» **Task description**:
Extract every line of the records below that contains the string "straight". Case counts, so uppercase and lowercase letters must match.

» **Data shown**:
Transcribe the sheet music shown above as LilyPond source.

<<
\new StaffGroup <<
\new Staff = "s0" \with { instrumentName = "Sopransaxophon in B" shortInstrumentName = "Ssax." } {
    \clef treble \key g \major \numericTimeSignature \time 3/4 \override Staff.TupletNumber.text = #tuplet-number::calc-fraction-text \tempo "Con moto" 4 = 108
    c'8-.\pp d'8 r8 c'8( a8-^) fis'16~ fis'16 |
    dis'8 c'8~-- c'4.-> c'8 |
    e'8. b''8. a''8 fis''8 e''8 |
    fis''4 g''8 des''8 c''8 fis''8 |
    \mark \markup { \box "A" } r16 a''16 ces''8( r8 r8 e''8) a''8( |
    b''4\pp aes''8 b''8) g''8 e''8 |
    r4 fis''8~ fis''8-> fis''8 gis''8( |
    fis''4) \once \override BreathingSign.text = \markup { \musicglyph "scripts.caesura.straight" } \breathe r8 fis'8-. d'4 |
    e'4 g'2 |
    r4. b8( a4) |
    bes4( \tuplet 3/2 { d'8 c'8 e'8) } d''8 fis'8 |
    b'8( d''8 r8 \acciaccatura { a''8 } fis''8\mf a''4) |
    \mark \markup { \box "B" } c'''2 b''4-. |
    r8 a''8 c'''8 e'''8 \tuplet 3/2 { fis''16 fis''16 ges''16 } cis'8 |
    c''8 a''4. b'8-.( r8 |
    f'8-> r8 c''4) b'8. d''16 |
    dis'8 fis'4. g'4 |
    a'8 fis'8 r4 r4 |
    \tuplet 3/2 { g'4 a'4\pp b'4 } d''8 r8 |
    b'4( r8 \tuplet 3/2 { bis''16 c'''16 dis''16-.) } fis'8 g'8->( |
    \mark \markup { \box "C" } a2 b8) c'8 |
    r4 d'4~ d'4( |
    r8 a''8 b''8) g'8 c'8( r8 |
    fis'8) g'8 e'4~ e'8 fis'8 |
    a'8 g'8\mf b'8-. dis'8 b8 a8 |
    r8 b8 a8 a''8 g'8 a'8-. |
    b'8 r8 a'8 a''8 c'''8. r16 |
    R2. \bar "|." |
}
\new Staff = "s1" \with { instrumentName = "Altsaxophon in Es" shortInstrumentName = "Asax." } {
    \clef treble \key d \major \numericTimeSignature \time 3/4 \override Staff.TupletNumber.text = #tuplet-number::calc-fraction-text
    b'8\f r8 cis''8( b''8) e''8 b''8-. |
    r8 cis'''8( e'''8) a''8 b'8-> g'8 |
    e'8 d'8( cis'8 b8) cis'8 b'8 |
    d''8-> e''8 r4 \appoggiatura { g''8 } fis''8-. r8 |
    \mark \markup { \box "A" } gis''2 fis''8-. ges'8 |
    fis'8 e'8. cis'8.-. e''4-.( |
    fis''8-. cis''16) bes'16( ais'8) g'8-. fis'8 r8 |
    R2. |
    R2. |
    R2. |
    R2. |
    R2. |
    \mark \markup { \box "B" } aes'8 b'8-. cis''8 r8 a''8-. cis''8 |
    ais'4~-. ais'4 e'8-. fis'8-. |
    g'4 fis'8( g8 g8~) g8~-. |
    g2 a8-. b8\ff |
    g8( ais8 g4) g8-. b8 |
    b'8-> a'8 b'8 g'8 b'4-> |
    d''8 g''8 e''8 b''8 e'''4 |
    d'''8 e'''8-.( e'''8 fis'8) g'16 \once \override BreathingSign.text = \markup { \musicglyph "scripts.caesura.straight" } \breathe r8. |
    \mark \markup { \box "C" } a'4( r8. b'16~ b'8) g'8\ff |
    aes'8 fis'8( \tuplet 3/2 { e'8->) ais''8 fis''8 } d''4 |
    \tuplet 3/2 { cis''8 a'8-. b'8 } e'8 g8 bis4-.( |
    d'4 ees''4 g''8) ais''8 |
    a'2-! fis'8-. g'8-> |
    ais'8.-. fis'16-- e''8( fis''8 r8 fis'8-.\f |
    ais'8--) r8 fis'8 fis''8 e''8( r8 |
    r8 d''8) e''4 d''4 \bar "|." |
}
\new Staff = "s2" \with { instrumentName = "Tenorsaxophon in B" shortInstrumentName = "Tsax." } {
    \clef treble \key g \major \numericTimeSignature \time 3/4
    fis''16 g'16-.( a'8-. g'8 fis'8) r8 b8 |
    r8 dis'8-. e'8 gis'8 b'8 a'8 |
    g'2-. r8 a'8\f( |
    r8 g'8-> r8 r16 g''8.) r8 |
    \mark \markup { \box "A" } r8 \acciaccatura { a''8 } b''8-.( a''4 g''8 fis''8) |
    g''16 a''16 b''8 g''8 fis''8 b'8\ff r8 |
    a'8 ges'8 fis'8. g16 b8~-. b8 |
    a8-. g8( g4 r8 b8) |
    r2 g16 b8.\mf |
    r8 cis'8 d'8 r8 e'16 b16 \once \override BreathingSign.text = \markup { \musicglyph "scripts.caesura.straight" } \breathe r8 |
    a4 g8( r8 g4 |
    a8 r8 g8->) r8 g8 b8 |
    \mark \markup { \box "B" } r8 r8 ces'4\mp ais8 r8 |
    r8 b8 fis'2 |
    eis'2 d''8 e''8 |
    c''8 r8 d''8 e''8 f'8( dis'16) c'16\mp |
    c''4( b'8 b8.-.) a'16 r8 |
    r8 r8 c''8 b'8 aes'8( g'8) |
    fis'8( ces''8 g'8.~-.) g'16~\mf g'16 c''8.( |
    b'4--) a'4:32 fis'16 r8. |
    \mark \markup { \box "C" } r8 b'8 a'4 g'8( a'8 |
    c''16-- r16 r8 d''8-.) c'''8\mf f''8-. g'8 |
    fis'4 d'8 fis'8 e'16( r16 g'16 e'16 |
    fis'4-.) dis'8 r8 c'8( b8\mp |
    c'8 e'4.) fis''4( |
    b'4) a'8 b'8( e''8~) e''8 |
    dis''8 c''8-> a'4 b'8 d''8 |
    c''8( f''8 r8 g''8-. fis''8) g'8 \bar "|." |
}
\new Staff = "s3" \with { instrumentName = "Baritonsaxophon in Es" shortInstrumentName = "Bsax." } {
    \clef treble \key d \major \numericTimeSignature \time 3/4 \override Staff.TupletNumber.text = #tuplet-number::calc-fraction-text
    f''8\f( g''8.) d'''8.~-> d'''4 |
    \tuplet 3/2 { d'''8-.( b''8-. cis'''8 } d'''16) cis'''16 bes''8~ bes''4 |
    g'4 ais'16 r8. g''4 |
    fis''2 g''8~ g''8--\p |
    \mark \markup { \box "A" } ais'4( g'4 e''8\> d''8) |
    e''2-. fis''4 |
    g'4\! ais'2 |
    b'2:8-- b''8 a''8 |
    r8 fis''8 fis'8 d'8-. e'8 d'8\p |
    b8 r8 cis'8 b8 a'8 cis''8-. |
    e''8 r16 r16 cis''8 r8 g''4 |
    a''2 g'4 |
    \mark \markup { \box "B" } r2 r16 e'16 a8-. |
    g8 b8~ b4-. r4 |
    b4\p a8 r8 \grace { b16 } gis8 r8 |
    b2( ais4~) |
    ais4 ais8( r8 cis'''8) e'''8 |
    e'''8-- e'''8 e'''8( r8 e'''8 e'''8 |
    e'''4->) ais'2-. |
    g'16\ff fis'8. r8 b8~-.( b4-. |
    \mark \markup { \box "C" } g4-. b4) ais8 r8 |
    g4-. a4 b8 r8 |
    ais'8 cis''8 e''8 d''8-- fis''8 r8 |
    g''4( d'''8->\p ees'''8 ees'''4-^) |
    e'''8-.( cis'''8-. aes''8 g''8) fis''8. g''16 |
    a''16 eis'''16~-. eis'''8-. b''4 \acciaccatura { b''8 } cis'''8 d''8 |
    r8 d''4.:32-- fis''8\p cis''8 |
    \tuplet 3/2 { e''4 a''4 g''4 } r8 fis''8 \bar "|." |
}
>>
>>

» **Result of this exercise**:
    fis''4) \once \override BreathingSign.text = \markup { \musicglyph "scripts.caesura.straight" } \breathe r8 fis'8-. d'4 |
    d'''8 e'''8-.( e'''8 fis'8) g'16 \once \override BreathingSign.text = \markup { \musicglyph "scripts.caesura.straight" } \breathe r8. |
    r8 cis'8 d'8 r8 e'16 b16 \once \override BreathingSign.text = \markup { \musicglyph "scripts.caesura.straight" } \breathe r8 |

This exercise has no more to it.